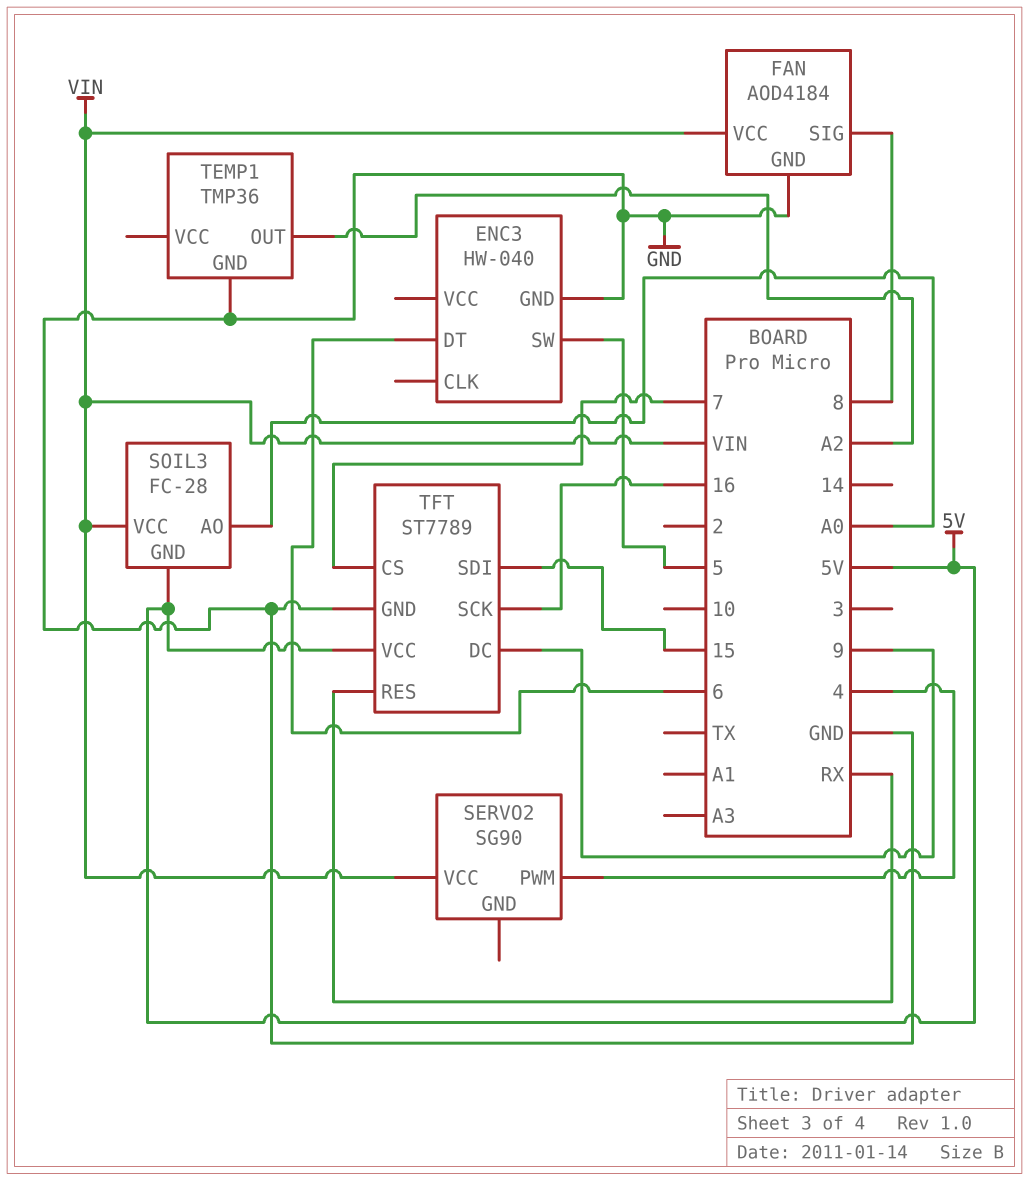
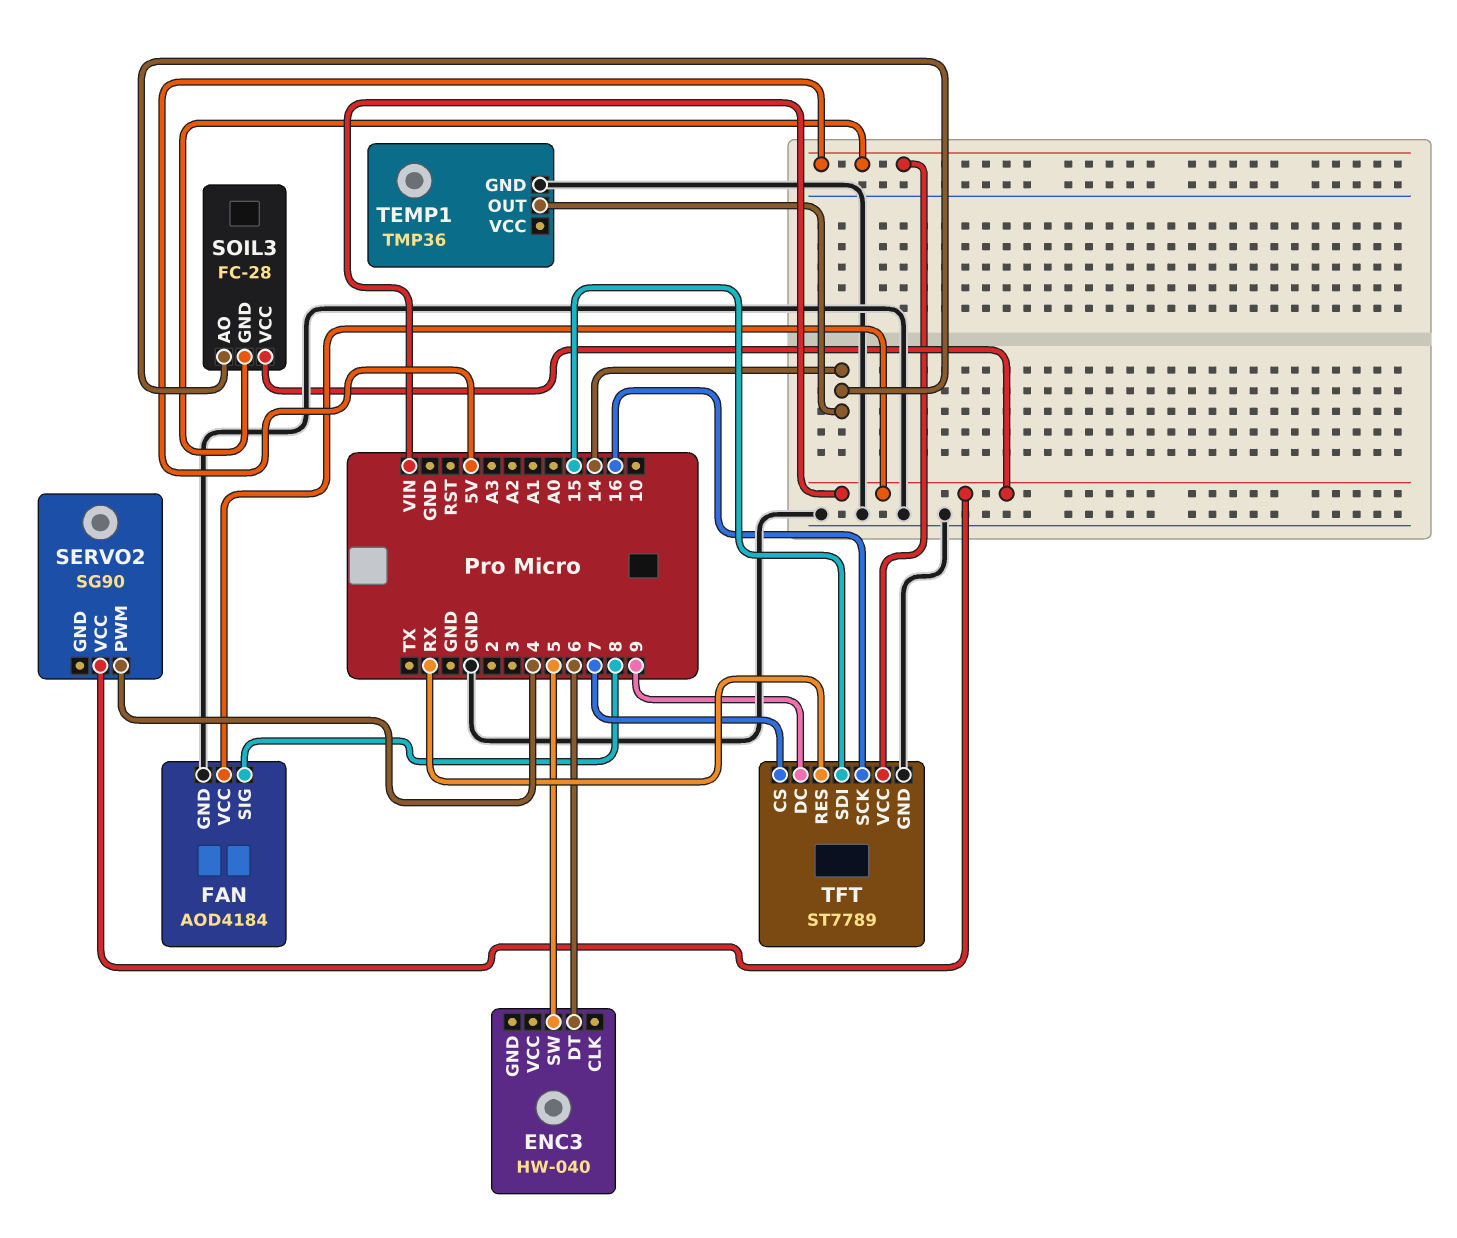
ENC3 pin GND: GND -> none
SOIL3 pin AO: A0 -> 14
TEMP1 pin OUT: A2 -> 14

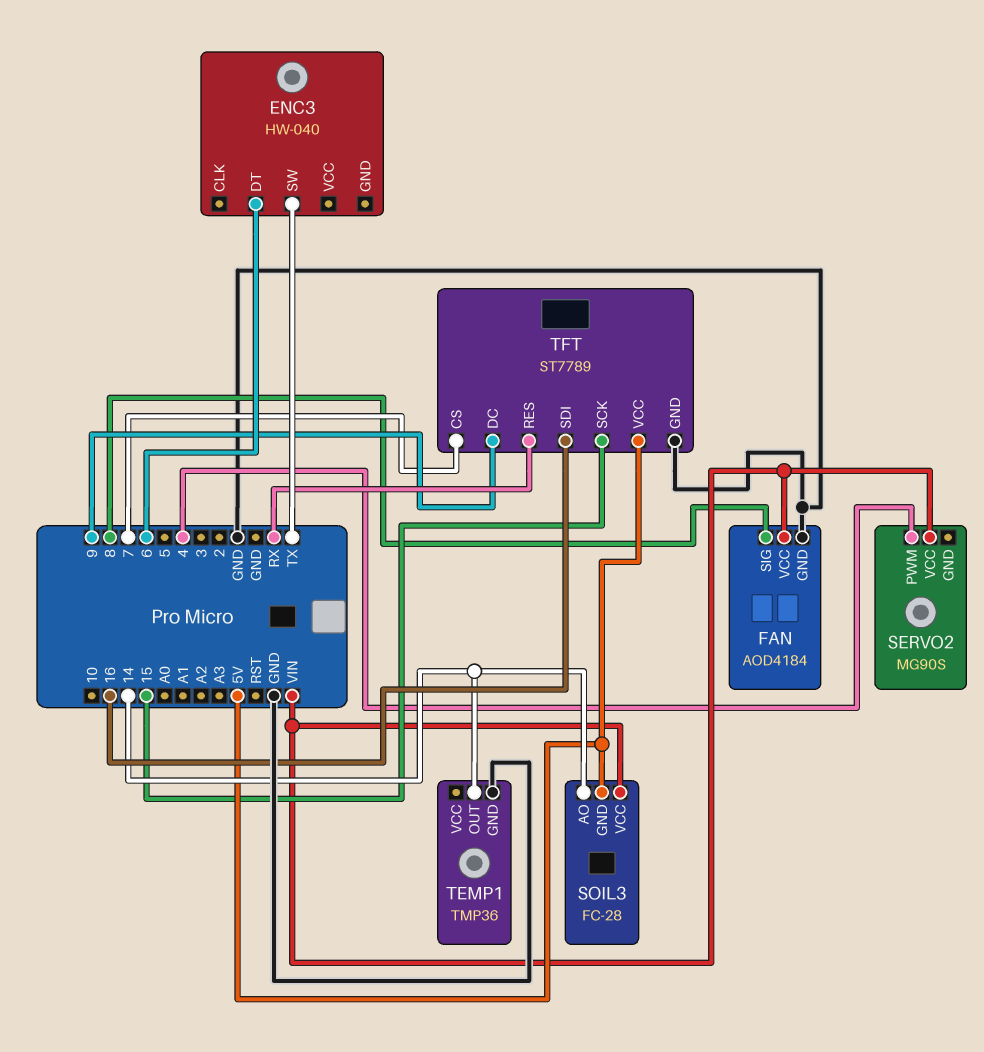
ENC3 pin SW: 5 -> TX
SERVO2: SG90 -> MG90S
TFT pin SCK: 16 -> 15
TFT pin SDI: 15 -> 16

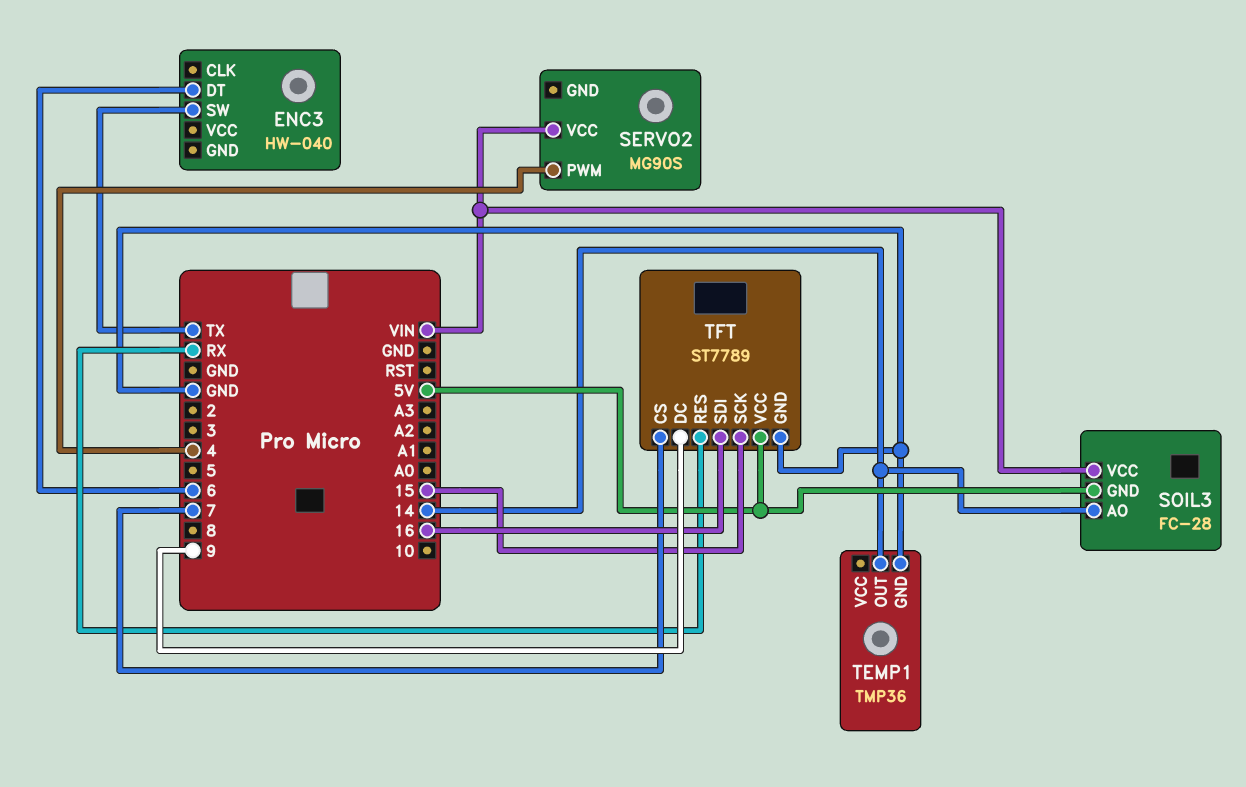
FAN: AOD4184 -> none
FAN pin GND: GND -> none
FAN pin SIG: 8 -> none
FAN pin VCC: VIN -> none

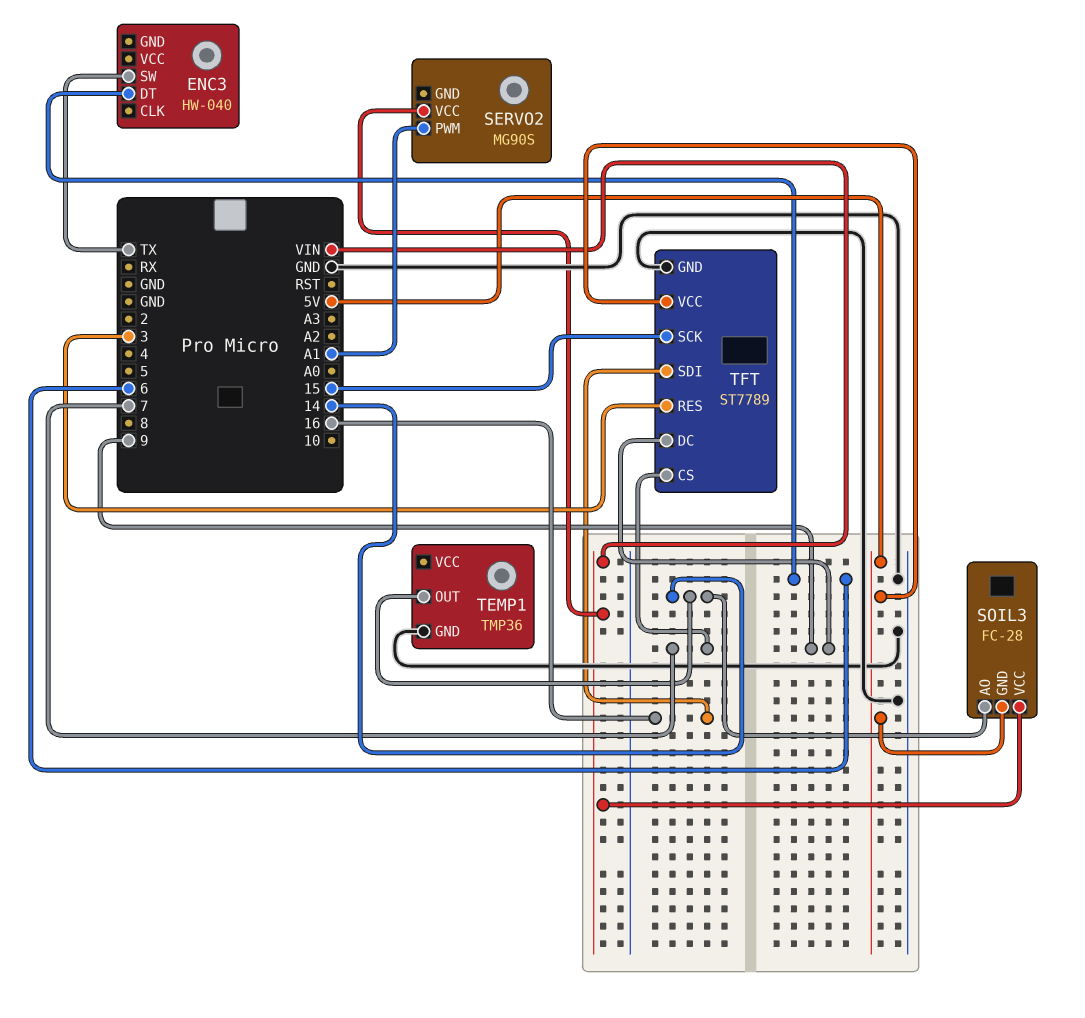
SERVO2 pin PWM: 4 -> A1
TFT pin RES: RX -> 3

§

The line that contains "TFT pin SDI: 15 -> 16" begins the part to retype, and the last line of the records above ends it. Retype both and everything between, exactly, without the pictures.

**Solution to the exercise:**
TFT pin SDI: 15 -> 16

FAN: AOD4184 -> none
FAN pin GND: GND -> none
FAN pin SIG: 8 -> none
FAN pin VCC: VIN -> none

SERVO2 pin PWM: 4 -> A1
TFT pin RES: RX -> 3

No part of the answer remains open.